- _Required work_
Print all of the data below exactly as it appears, leaving out every image.

Start of Data to process

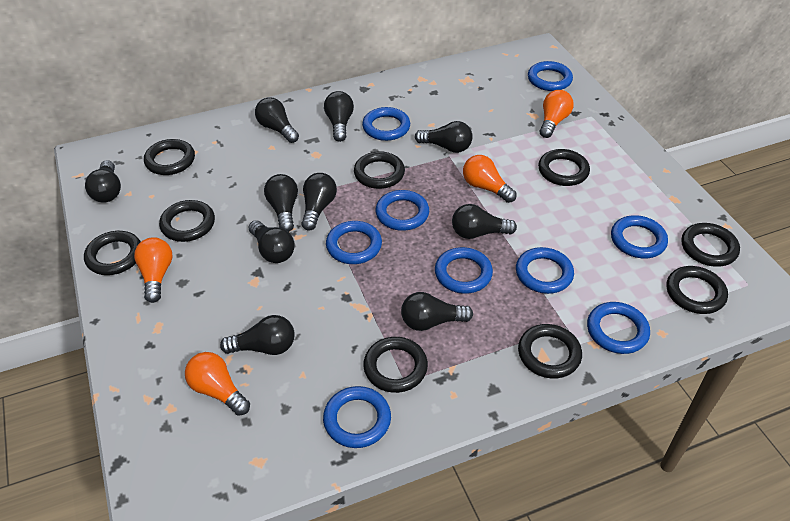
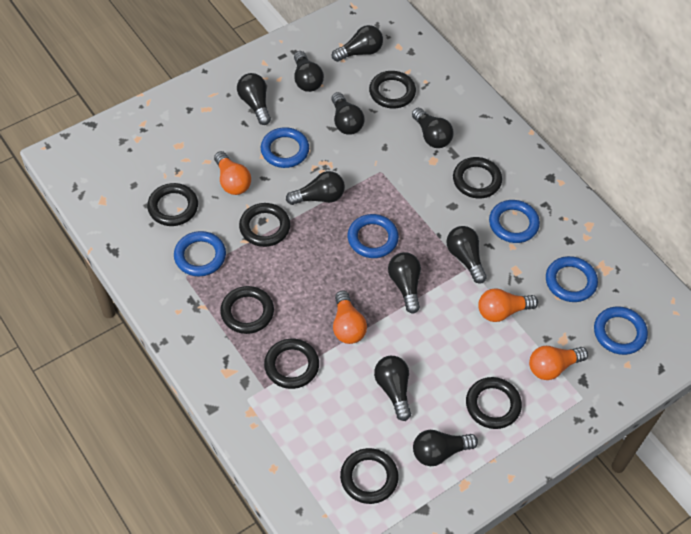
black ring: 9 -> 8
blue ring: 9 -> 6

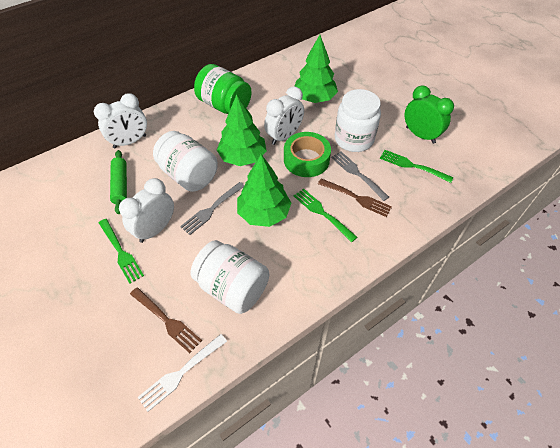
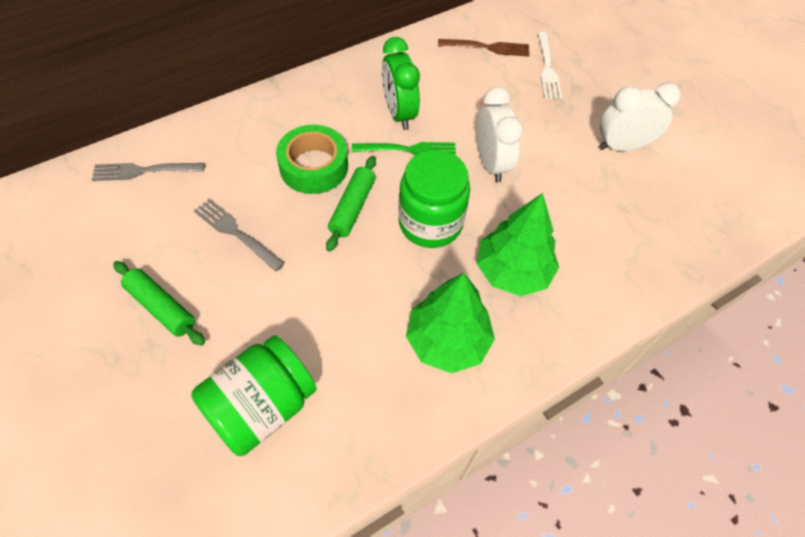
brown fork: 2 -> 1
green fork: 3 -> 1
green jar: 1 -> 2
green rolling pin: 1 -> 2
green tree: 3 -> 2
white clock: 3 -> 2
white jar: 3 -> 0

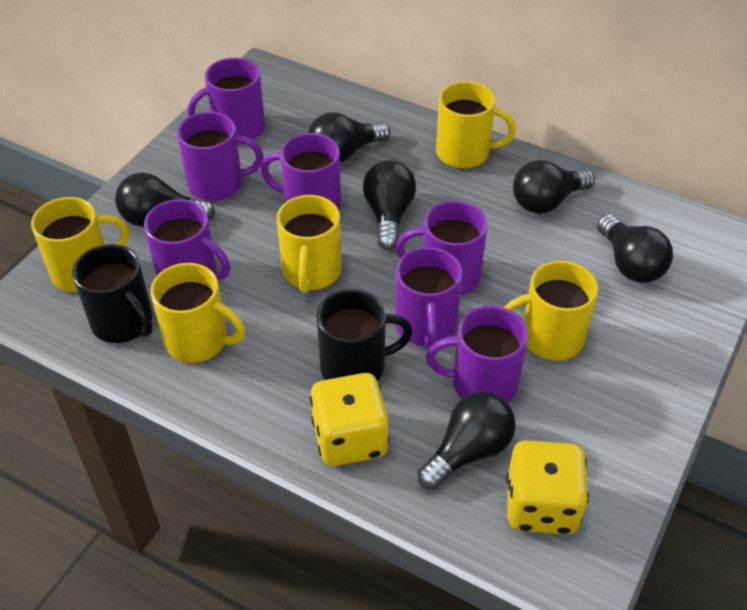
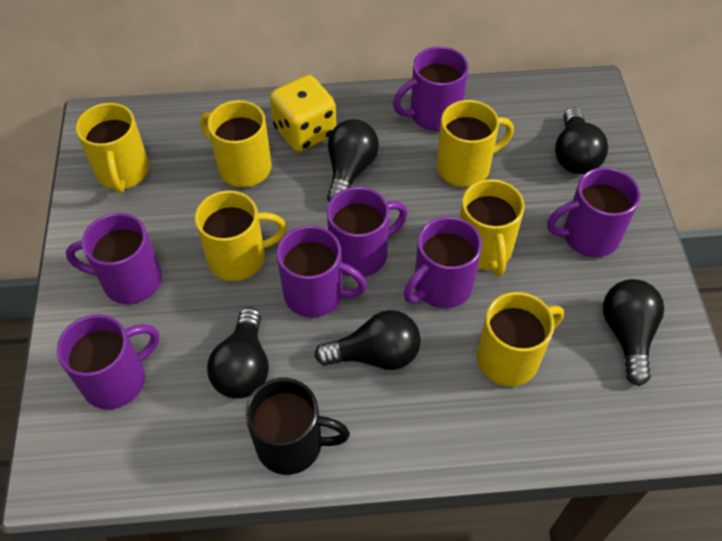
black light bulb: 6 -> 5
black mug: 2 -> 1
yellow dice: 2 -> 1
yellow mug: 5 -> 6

End of Data to process

- _Response box_
black ring: 9 -> 8
blue ring: 9 -> 6

brown fork: 2 -> 1
green fork: 3 -> 1
green jar: 1 -> 2
green rolling pin: 1 -> 2
green tree: 3 -> 2
white clock: 3 -> 2
white jar: 3 -> 0

black light bulb: 6 -> 5
black mug: 2 -> 1
yellow dice: 2 -> 1
yellow mug: 5 -> 6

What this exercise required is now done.